§ **Your goal**: The lines below, from the one containing "none -> tan tile A4:C4 level 1" through the one containing "none -> pink plate A2:B2 level 2", should be set down exactly, with no pictures and nothing else.

§ **Records shown**:
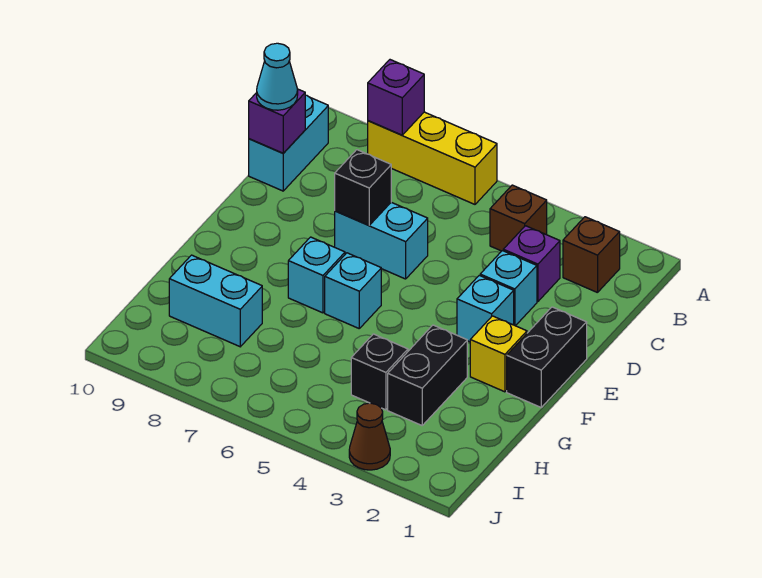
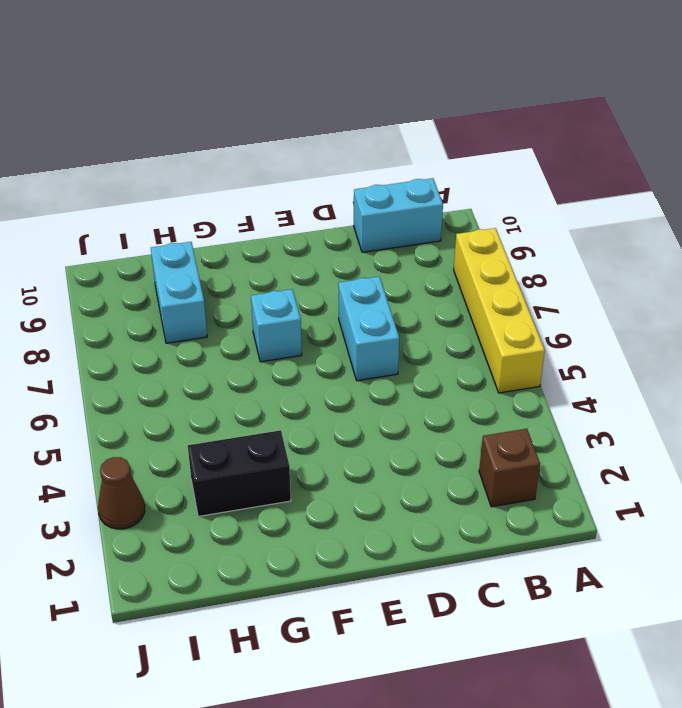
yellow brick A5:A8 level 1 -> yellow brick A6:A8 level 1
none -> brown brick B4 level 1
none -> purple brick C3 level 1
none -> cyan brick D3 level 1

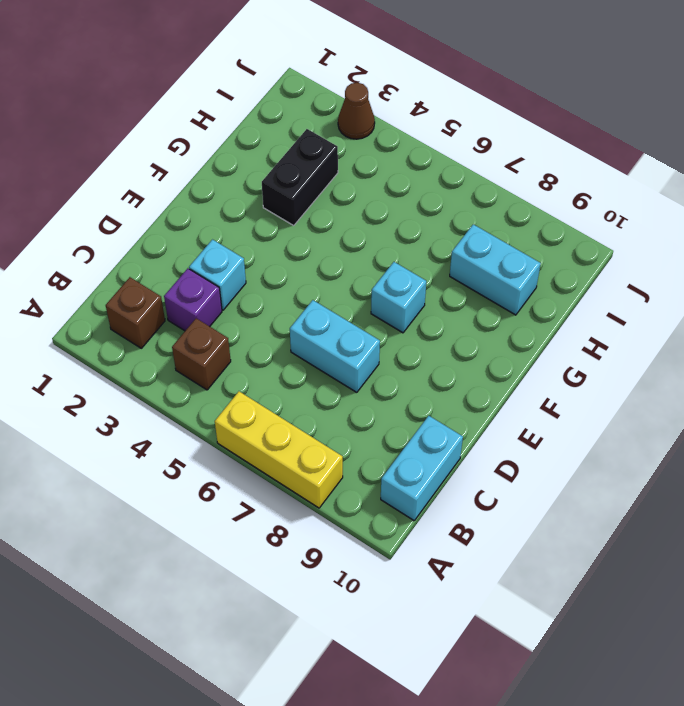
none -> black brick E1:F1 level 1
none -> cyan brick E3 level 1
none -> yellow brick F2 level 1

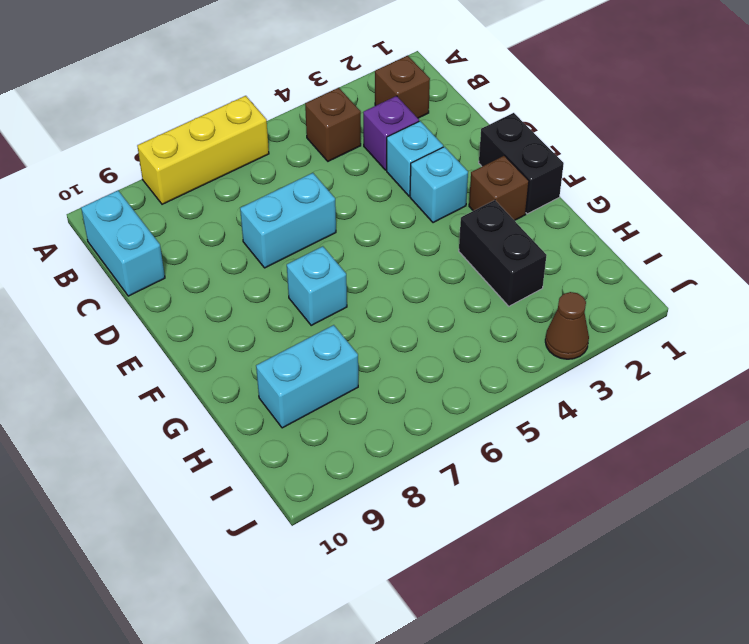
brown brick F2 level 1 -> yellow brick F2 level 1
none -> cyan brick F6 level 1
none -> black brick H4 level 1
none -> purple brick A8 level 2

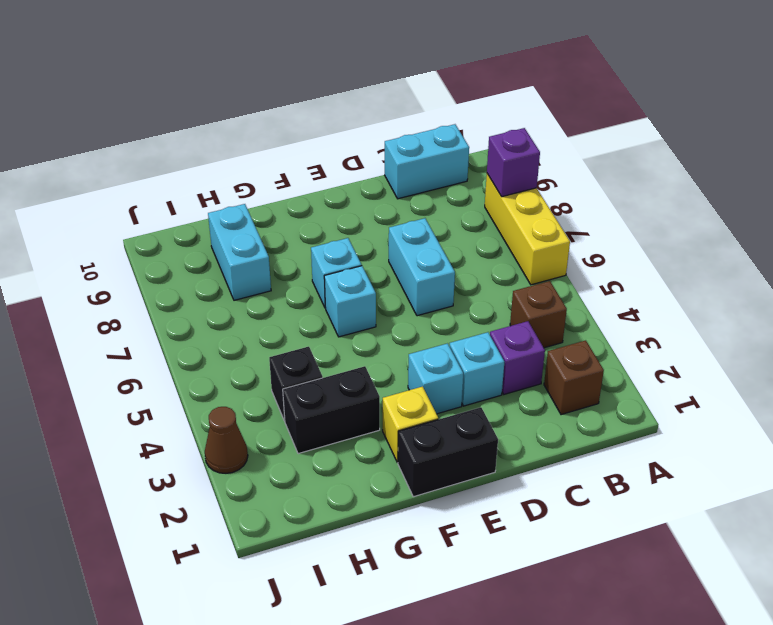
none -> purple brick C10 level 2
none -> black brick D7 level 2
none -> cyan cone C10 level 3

---

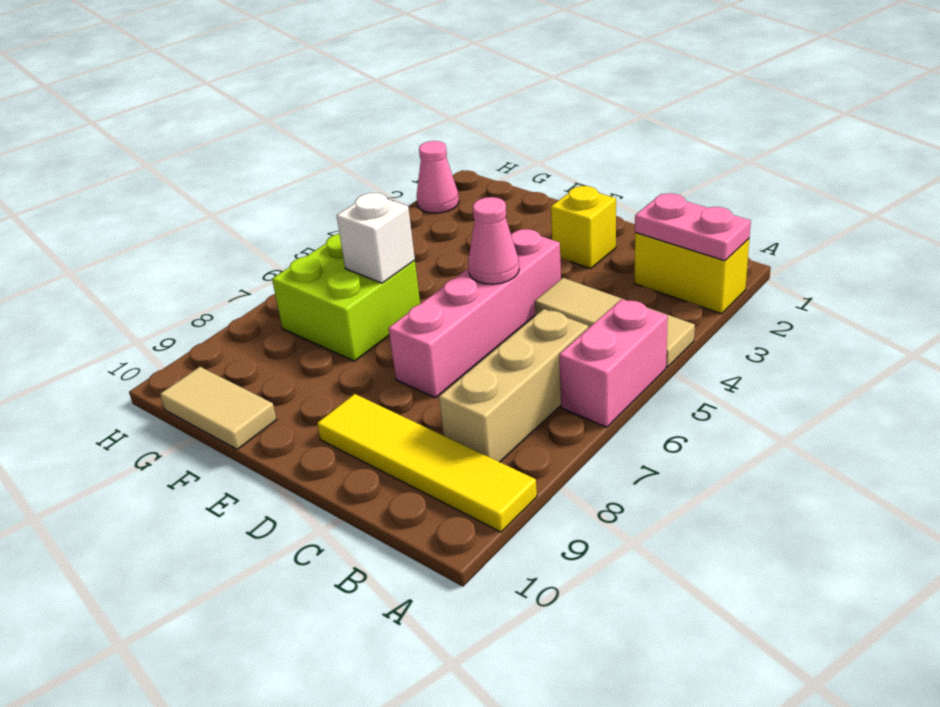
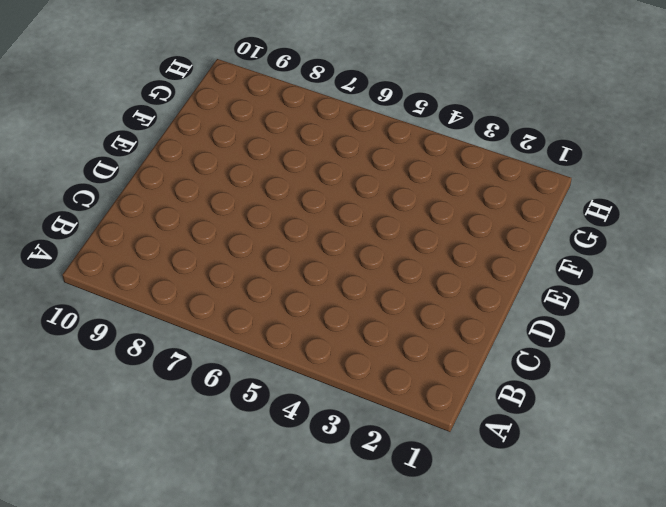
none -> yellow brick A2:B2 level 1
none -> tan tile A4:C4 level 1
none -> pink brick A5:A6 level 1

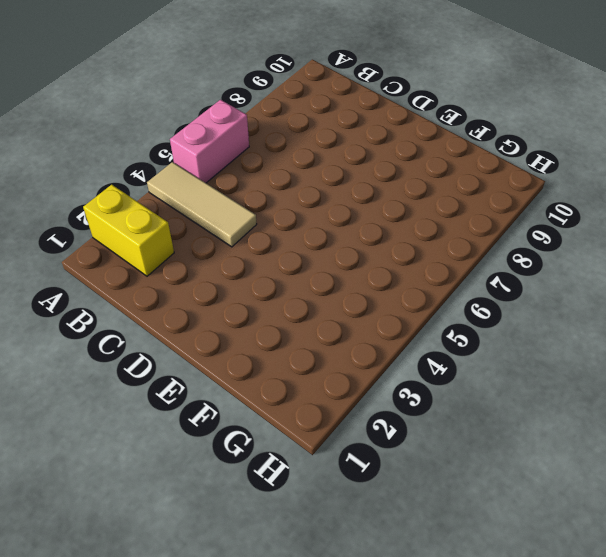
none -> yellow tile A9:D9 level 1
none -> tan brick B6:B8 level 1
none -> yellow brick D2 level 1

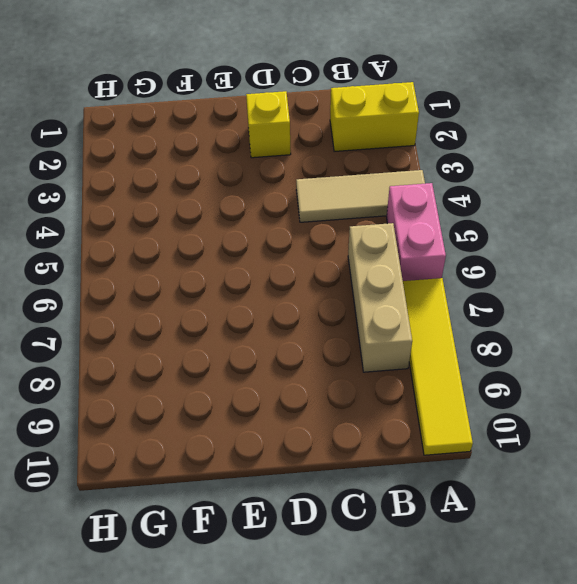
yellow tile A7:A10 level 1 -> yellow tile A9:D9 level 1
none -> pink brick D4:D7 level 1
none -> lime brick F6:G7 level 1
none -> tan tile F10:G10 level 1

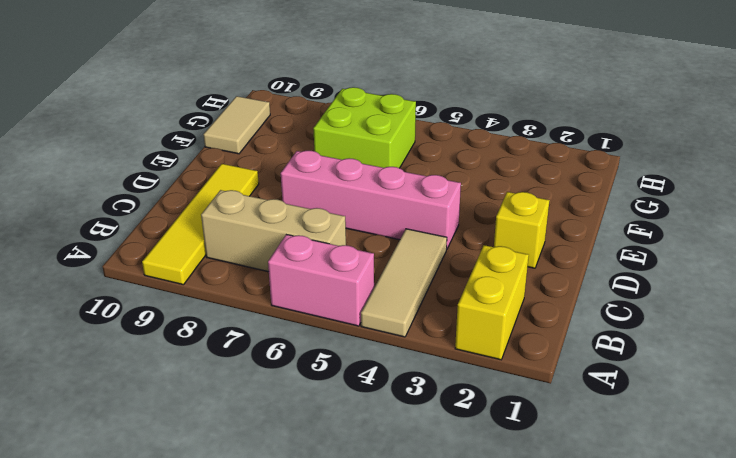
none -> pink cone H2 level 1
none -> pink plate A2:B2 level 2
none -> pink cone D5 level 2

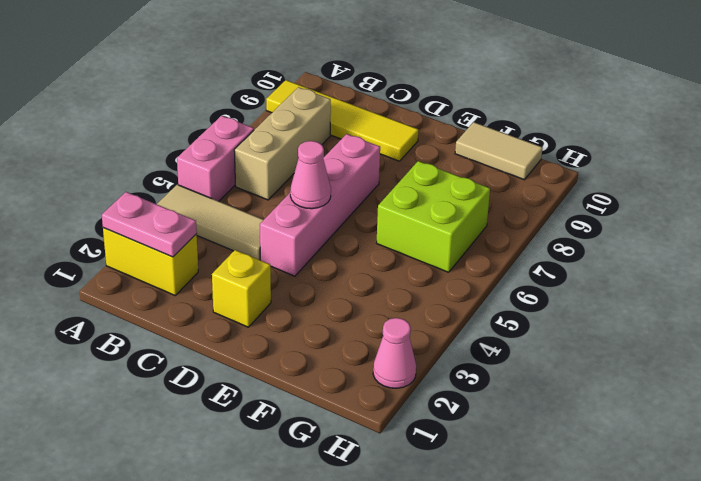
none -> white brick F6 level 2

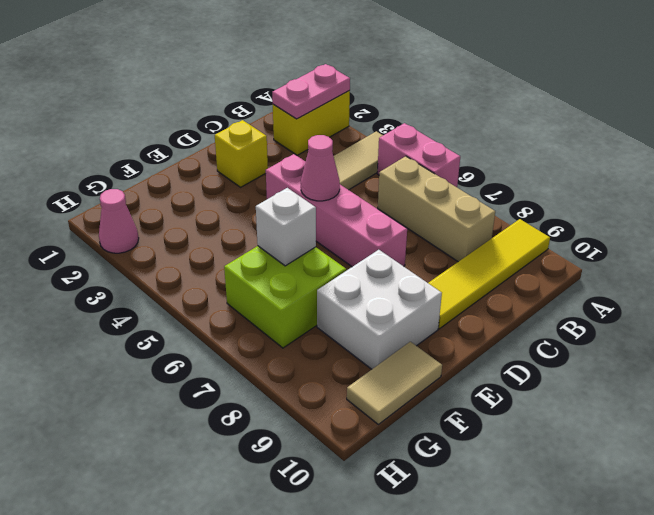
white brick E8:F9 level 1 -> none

--

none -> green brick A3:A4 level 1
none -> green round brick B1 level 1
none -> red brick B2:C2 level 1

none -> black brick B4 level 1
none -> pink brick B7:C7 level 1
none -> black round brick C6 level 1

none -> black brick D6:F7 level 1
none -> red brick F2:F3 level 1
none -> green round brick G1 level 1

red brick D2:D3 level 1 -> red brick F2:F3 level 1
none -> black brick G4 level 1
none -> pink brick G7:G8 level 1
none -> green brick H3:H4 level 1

§ **Solution to the problem**:
none -> tan tile A4:C4 level 1
none -> pink brick A5:A6 level 1

none -> yellow tile A9:D9 level 1
none -> tan brick B6:B8 level 1
none -> yellow brick D2 level 1

yellow tile A7:A10 level 1 -> yellow tile A9:D9 level 1
none -> pink brick D4:D7 level 1
none -> lime brick F6:G7 level 1
none -> tan tile F10:G10 level 1

none -> pink cone H2 level 1
none -> pink plate A2:B2 level 2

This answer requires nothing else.